### YOUR OBJECTIVE:
Each line from the one containing "(462, 528) = (231, 438): yellow" through the end of the data is to be written out exactly, and nothing more.

---------- RECORDS PROVIDED

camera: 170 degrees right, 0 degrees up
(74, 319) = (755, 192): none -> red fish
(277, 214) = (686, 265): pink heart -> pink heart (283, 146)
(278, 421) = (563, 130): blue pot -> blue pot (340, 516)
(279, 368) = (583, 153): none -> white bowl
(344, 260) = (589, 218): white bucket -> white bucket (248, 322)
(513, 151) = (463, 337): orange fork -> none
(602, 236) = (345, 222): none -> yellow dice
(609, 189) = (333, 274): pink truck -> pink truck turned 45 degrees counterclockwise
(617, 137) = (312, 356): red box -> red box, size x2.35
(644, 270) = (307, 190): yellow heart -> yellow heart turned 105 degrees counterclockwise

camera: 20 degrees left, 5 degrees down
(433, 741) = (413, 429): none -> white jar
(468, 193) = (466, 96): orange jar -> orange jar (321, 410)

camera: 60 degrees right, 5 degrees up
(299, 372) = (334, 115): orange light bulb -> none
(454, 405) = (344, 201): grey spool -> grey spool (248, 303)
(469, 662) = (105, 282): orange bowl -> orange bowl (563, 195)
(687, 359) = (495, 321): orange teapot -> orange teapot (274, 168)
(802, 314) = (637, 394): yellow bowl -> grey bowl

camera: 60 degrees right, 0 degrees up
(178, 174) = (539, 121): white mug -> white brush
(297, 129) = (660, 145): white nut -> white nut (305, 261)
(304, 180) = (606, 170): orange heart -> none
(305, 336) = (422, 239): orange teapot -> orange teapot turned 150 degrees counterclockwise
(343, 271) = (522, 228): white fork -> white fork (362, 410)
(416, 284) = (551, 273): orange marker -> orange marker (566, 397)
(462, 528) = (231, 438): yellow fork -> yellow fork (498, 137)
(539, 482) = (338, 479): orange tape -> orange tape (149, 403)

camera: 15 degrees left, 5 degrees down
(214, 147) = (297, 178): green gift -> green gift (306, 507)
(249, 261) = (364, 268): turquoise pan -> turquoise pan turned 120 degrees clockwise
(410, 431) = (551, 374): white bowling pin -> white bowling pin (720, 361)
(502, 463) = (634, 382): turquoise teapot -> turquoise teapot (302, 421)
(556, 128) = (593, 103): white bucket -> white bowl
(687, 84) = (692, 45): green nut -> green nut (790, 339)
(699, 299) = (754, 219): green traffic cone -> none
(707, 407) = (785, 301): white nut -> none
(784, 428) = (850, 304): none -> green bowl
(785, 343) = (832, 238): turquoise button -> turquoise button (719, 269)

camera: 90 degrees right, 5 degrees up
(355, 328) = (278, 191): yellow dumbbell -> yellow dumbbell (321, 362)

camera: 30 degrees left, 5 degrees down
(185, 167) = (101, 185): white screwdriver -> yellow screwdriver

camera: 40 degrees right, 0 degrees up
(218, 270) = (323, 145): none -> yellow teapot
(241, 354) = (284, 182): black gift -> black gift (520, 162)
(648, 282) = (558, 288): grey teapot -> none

--------------------

### TASK RESULT:
(462, 528) = (231, 438): yellow fork -> yellow fork (498, 137)
(539, 482) = (338, 479): orange tape -> orange tape (149, 403)

camera: 15 degrees left, 5 degrees down
(214, 147) = (297, 178): green gift -> green gift (306, 507)
(249, 261) = (364, 268): turquoise pan -> turquoise pan turned 120 degrees clockwise
(410, 431) = (551, 374): white bowling pin -> white bowling pin (720, 361)
(502, 463) = (634, 382): turquoise teapot -> turquoise teapot (302, 421)
(556, 128) = (593, 103): white bucket -> white bowl
(687, 84) = (692, 45): green nut -> green nut (790, 339)
(699, 299) = (754, 219): green traffic cone -> none
(707, 407) = (785, 301): white nut -> none
(784, 428) = (850, 304): none -> green bowl
(785, 343) = (832, 238): turquoise button -> turquoise button (719, 269)

camera: 90 degrees right, 5 degrees up
(355, 328) = (278, 191): yellow dumbbell -> yellow dumbbell (321, 362)

camera: 30 degrees left, 5 degrees down
(185, 167) = (101, 185): white screwdriver -> yellow screwdriver

camera: 40 degrees right, 0 degrees up
(218, 270) = (323, 145): none -> yellow teapot
(241, 354) = (284, 182): black gift -> black gift (520, 162)
(648, 282) = (558, 288): grey teapot -> none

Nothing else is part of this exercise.